┌────────

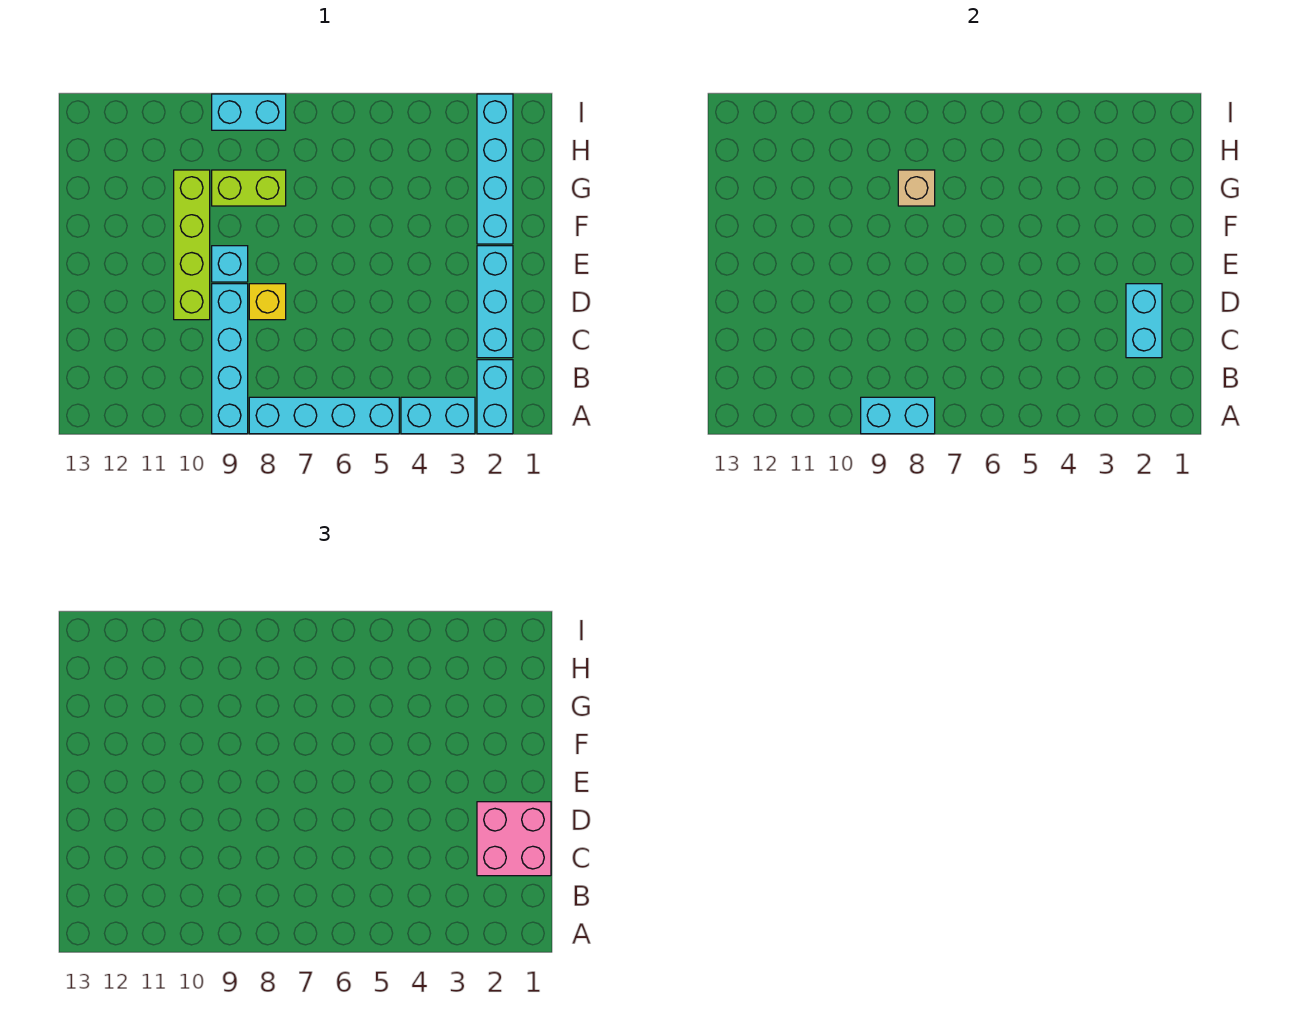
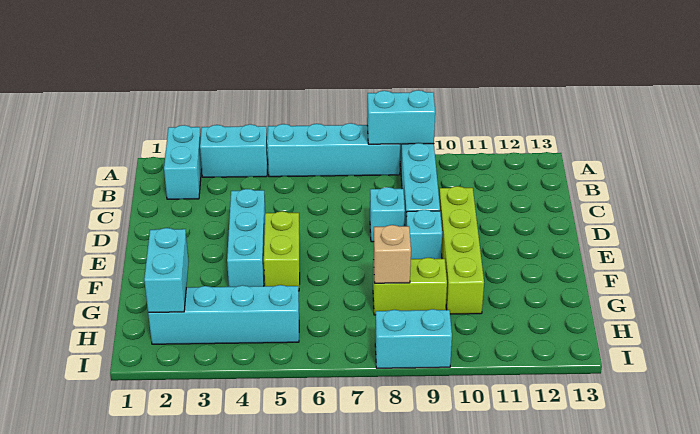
pink brick C1:D2 level 3 -> none
cyan brick C2:E2 level 1 -> cyan brick D4:F4 level 1
cyan brick C2:D2 level 2 -> cyan brick G2:H2 level 2
yellow brick D8 level 1 -> cyan brick D8 level 1
none -> lime brick E5:F5 level 1
cyan brick F2:I2 level 1 -> cyan brick H2:H5 level 1

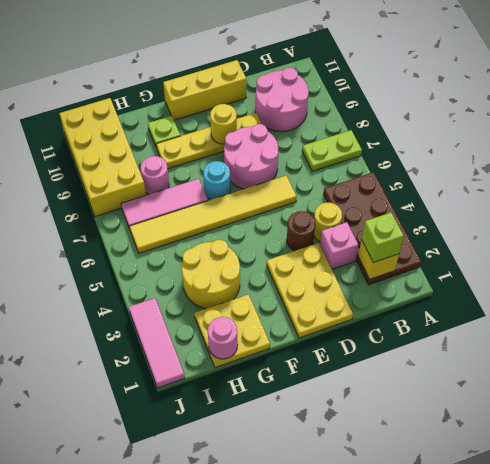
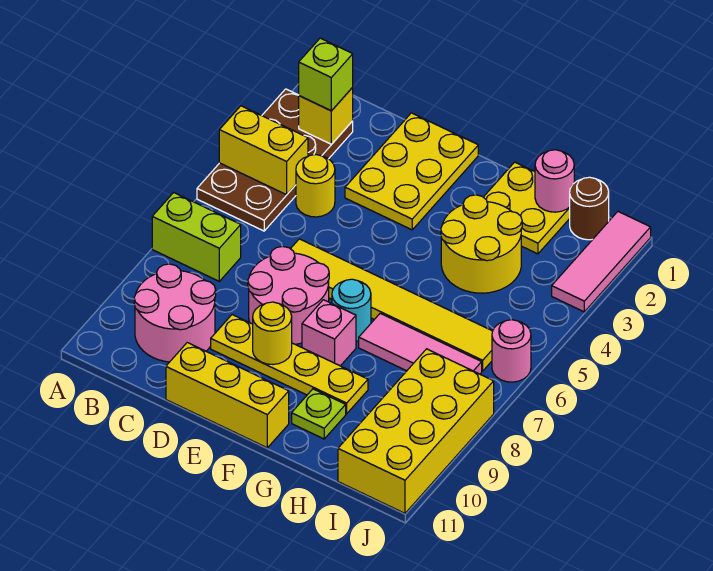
none -> yellow brick A4:B4 level 2
lime plate A7:B7 level 1 -> lime brick A7:B7 level 1
pink brick C3 level 1 -> pink brick F8 level 1
brown round brick D4 level 1 -> brown round brick I1 level 1
pink round brick H8 level 1 -> pink round brick J6 level 1

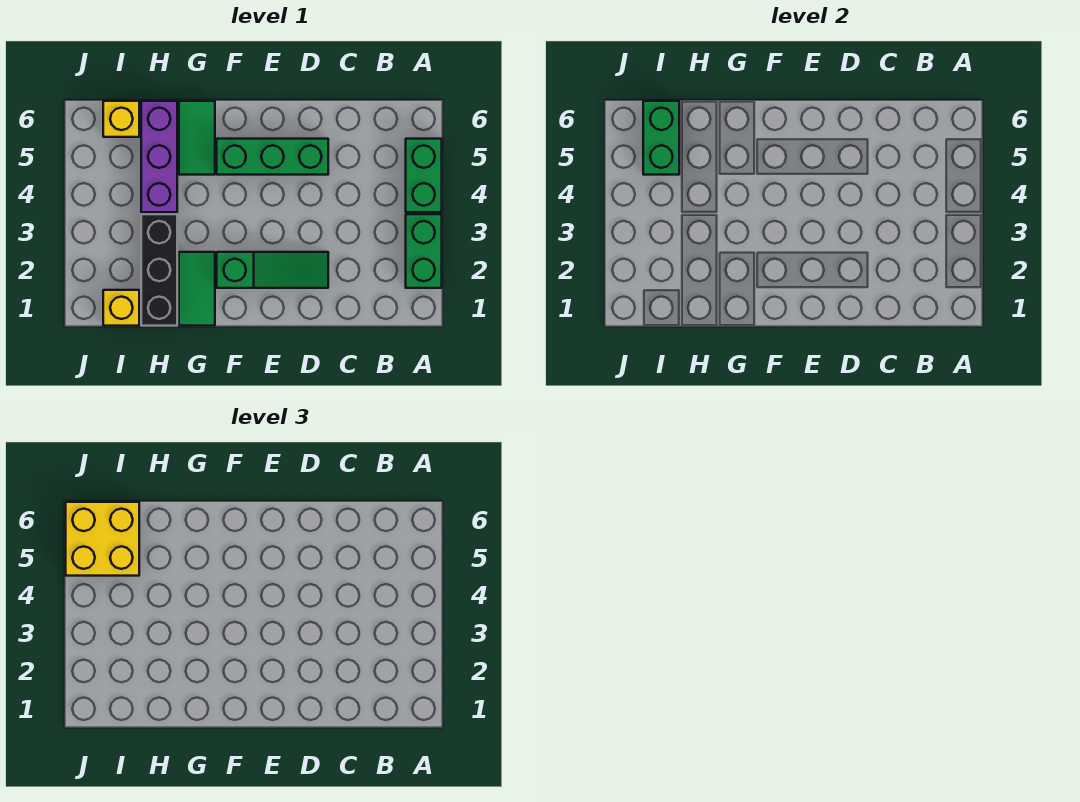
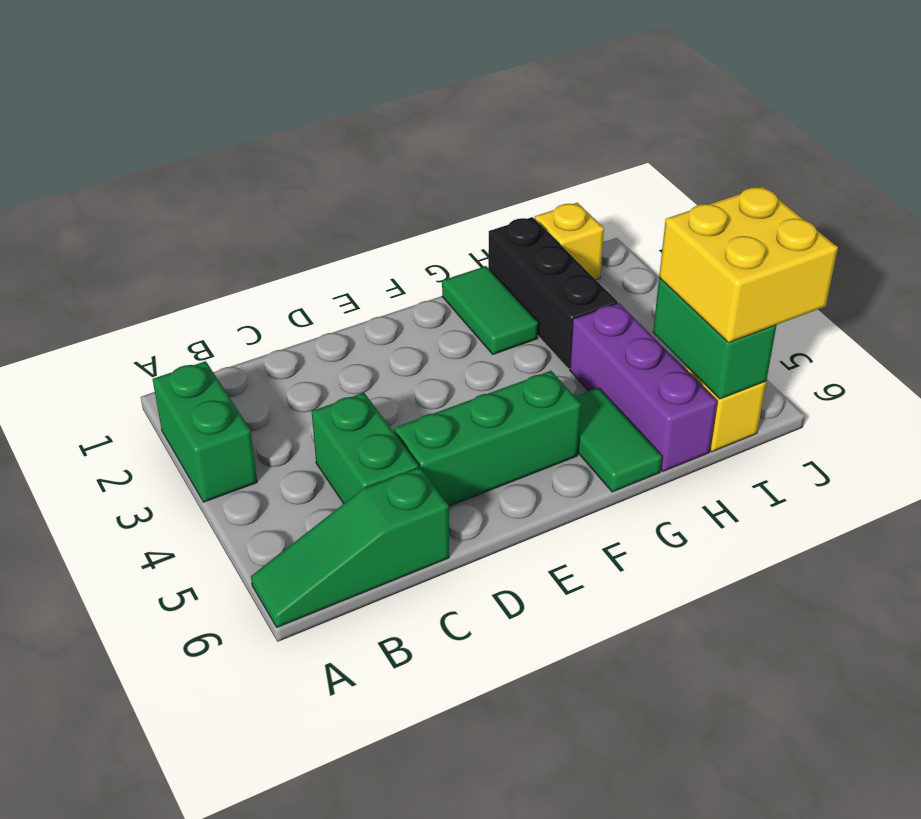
green brick A4:A5 level 1 -> green brick C4:C5 level 1
green slope D2:F2 level 1 top F -> green slope A6:C6 level 1 top C

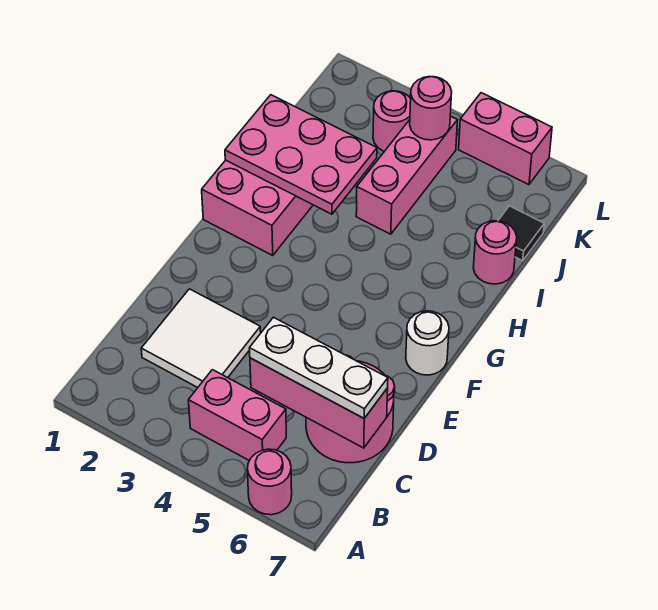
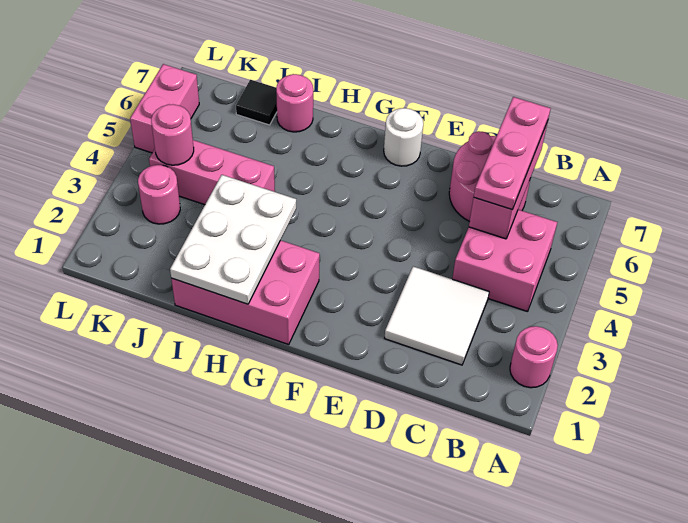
pink round brick A6 level 1 -> pink round brick A2 level 1
pink brick B4:B5 level 1 -> pink brick B4:C5 level 1
white plate C5:C7 level 3 -> pink plate C5:C7 level 3
pink plate H1:I3 level 2 -> white plate H1:I3 level 2

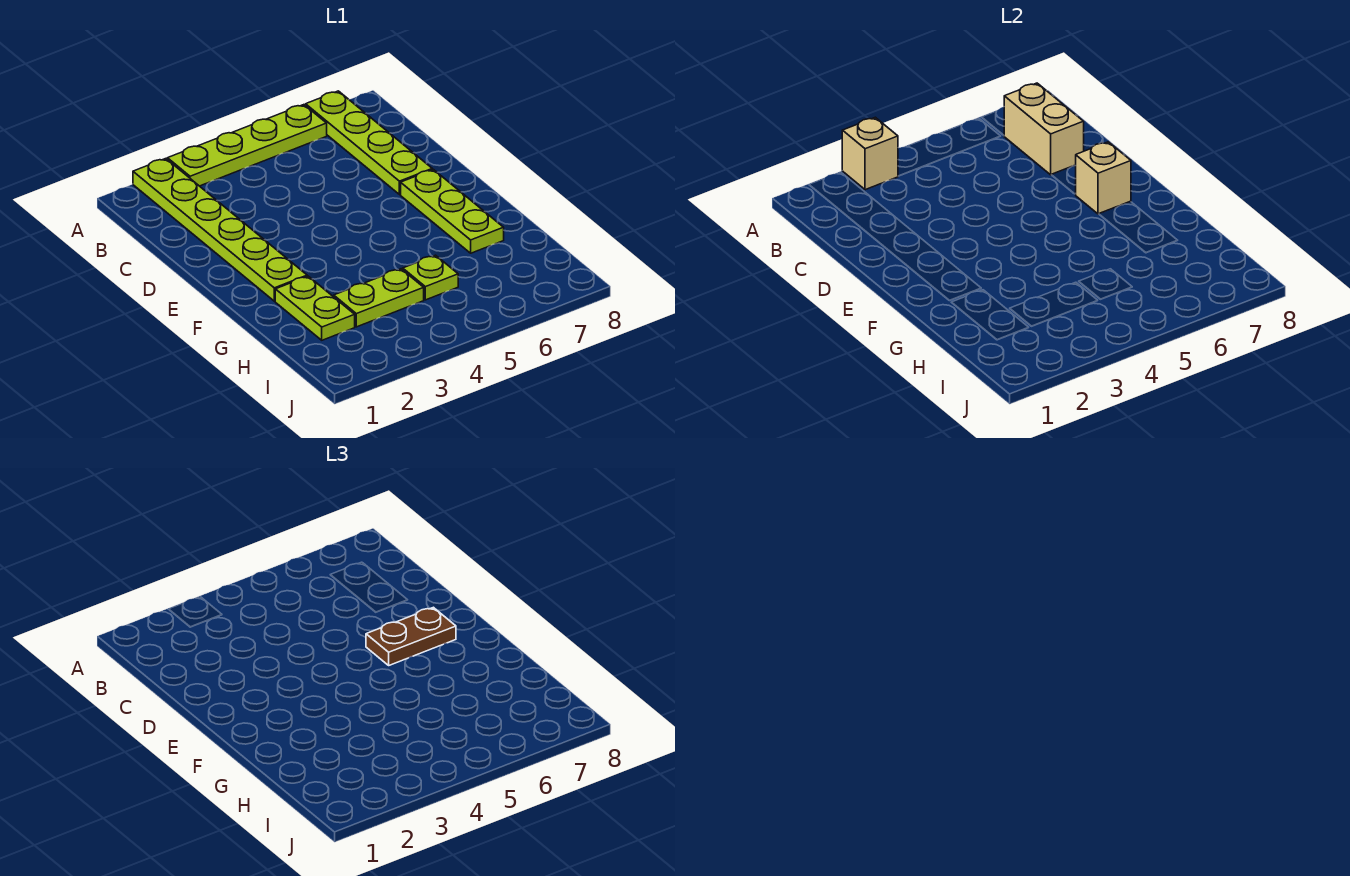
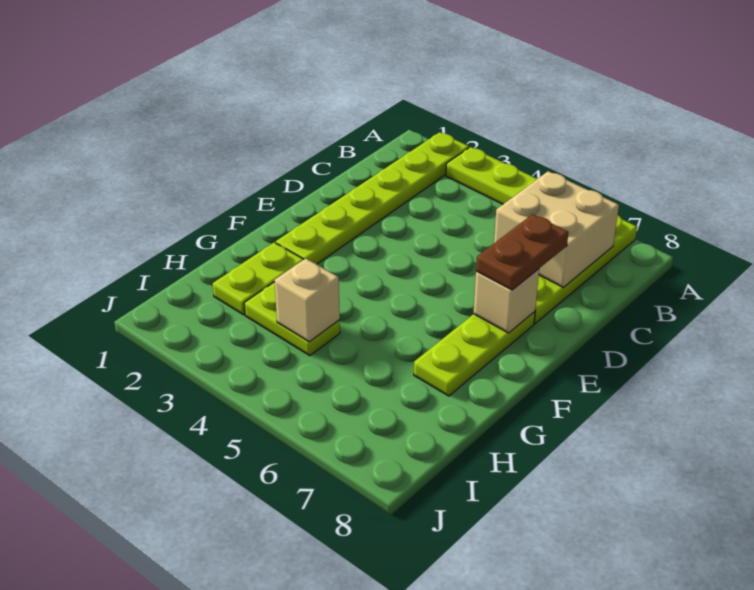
tan brick A3 level 2 -> tan brick H4 level 2
tan brick B7:C7 level 2 -> tan brick B6:C7 level 2
brown plate E6:E7 level 3 -> brown plate D7:E7 level 3
lime plate H5 level 1 -> none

└────────

— WORK INSTRUCTIONS —
Your copy should match every entry above exactly and contain no pictures.

— ANSWER TO THIS EXERCISE —
pink brick C1:D2 level 3 -> none
cyan brick C2:E2 level 1 -> cyan brick D4:F4 level 1
cyan brick C2:D2 level 2 -> cyan brick G2:H2 level 2
yellow brick D8 level 1 -> cyan brick D8 level 1
none -> lime brick E5:F5 level 1
cyan brick F2:I2 level 1 -> cyan brick H2:H5 level 1

none -> yellow brick A4:B4 level 2
lime plate A7:B7 level 1 -> lime brick A7:B7 level 1
pink brick C3 level 1 -> pink brick F8 level 1
brown round brick D4 level 1 -> brown round brick I1 level 1
pink round brick H8 level 1 -> pink round brick J6 level 1

green brick A4:A5 level 1 -> green brick C4:C5 level 1
green slope D2:F2 level 1 top F -> green slope A6:C6 level 1 top C

pink round brick A6 level 1 -> pink round brick A2 level 1
pink brick B4:B5 level 1 -> pink brick B4:C5 level 1
white plate C5:C7 level 3 -> pink plate C5:C7 level 3
pink plate H1:I3 level 2 -> white plate H1:I3 level 2

tan brick A3 level 2 -> tan brick H4 level 2
tan brick B7:C7 level 2 -> tan brick B6:C7 level 2
brown plate E6:E7 level 3 -> brown plate D7:E7 level 3
lime plate H5 level 1 -> none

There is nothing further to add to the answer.